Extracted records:
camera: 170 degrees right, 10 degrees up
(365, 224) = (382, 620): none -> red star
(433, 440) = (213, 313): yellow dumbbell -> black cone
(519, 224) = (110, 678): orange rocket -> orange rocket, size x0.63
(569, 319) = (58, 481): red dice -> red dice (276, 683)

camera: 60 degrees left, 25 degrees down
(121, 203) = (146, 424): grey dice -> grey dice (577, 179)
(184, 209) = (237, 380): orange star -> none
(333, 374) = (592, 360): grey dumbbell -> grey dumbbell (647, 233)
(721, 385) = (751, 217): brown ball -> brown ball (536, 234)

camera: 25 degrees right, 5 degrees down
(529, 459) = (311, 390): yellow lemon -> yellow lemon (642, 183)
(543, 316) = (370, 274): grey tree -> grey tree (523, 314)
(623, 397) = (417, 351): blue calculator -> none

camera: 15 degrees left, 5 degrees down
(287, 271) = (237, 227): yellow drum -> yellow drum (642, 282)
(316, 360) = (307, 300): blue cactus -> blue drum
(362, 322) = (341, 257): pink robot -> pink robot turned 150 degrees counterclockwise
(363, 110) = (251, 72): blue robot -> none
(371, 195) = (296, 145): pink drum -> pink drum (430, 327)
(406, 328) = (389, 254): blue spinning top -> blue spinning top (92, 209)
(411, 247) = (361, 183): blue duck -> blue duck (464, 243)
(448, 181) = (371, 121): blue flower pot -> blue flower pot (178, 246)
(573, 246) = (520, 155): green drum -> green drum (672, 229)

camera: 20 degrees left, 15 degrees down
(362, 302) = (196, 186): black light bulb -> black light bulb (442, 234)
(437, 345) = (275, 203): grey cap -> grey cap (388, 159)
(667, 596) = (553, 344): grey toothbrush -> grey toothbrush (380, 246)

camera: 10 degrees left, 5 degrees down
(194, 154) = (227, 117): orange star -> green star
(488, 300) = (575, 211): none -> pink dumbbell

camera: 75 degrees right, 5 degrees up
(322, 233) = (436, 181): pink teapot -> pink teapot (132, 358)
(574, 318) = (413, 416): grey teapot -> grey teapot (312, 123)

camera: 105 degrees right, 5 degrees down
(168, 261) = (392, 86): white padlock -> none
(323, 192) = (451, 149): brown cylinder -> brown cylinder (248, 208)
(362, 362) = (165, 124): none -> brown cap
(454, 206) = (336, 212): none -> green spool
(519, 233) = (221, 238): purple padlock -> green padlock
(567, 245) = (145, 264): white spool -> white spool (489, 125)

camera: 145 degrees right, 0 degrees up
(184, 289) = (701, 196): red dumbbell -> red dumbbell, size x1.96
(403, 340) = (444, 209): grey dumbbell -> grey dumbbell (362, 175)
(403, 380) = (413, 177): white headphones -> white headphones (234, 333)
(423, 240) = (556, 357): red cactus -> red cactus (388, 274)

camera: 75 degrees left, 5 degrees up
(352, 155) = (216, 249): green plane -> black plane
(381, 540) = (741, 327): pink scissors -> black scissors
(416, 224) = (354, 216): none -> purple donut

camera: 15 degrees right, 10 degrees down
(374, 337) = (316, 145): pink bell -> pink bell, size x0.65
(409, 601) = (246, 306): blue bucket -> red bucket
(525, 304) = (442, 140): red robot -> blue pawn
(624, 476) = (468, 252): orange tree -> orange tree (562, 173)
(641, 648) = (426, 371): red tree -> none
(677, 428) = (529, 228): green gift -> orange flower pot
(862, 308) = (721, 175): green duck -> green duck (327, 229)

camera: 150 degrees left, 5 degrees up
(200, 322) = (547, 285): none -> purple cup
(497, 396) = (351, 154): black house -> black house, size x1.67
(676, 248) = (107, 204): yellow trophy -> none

__THE PROBLEM__:
With no alteration of any kind, give the data again in full.

__FINISHED EXERCISE__:
camera: 170 degrees right, 10 degrees up
(365, 224) = (382, 620): none -> red star
(433, 440) = (213, 313): yellow dumbbell -> black cone
(519, 224) = (110, 678): orange rocket -> orange rocket, size x0.63
(569, 319) = (58, 481): red dice -> red dice (276, 683)

camera: 60 degrees left, 25 degrees down
(121, 203) = (146, 424): grey dice -> grey dice (577, 179)
(184, 209) = (237, 380): orange star -> none
(333, 374) = (592, 360): grey dumbbell -> grey dumbbell (647, 233)
(721, 385) = (751, 217): brown ball -> brown ball (536, 234)

camera: 25 degrees right, 5 degrees down
(529, 459) = (311, 390): yellow lemon -> yellow lemon (642, 183)
(543, 316) = (370, 274): grey tree -> grey tree (523, 314)
(623, 397) = (417, 351): blue calculator -> none

camera: 15 degrees left, 5 degrees down
(287, 271) = (237, 227): yellow drum -> yellow drum (642, 282)
(316, 360) = (307, 300): blue cactus -> blue drum
(362, 322) = (341, 257): pink robot -> pink robot turned 150 degrees counterclockwise
(363, 110) = (251, 72): blue robot -> none
(371, 195) = (296, 145): pink drum -> pink drum (430, 327)
(406, 328) = (389, 254): blue spinning top -> blue spinning top (92, 209)
(411, 247) = (361, 183): blue duck -> blue duck (464, 243)
(448, 181) = (371, 121): blue flower pot -> blue flower pot (178, 246)
(573, 246) = (520, 155): green drum -> green drum (672, 229)

camera: 20 degrees left, 15 degrees down
(362, 302) = (196, 186): black light bulb -> black light bulb (442, 234)
(437, 345) = (275, 203): grey cap -> grey cap (388, 159)
(667, 596) = (553, 344): grey toothbrush -> grey toothbrush (380, 246)

camera: 10 degrees left, 5 degrees down
(194, 154) = (227, 117): orange star -> green star
(488, 300) = (575, 211): none -> pink dumbbell

camera: 75 degrees right, 5 degrees up
(322, 233) = (436, 181): pink teapot -> pink teapot (132, 358)
(574, 318) = (413, 416): grey teapot -> grey teapot (312, 123)

camera: 105 degrees right, 5 degrees down
(168, 261) = (392, 86): white padlock -> none
(323, 192) = (451, 149): brown cylinder -> brown cylinder (248, 208)
(362, 362) = (165, 124): none -> brown cap
(454, 206) = (336, 212): none -> green spool
(519, 233) = (221, 238): purple padlock -> green padlock
(567, 245) = (145, 264): white spool -> white spool (489, 125)

camera: 145 degrees right, 0 degrees up
(184, 289) = (701, 196): red dumbbell -> red dumbbell, size x1.96
(403, 340) = (444, 209): grey dumbbell -> grey dumbbell (362, 175)
(403, 380) = (413, 177): white headphones -> white headphones (234, 333)
(423, 240) = (556, 357): red cactus -> red cactus (388, 274)

camera: 75 degrees left, 5 degrees up
(352, 155) = (216, 249): green plane -> black plane
(381, 540) = (741, 327): pink scissors -> black scissors
(416, 224) = (354, 216): none -> purple donut

camera: 15 degrees right, 10 degrees down
(374, 337) = (316, 145): pink bell -> pink bell, size x0.65
(409, 601) = (246, 306): blue bucket -> red bucket
(525, 304) = (442, 140): red robot -> blue pawn
(624, 476) = (468, 252): orange tree -> orange tree (562, 173)
(641, 648) = (426, 371): red tree -> none
(677, 428) = (529, 228): green gift -> orange flower pot
(862, 308) = (721, 175): green duck -> green duck (327, 229)

camera: 150 degrees left, 5 degrees up
(200, 322) = (547, 285): none -> purple cup
(497, 396) = (351, 154): black house -> black house, size x1.67
(676, 248) = (107, 204): yellow trophy -> none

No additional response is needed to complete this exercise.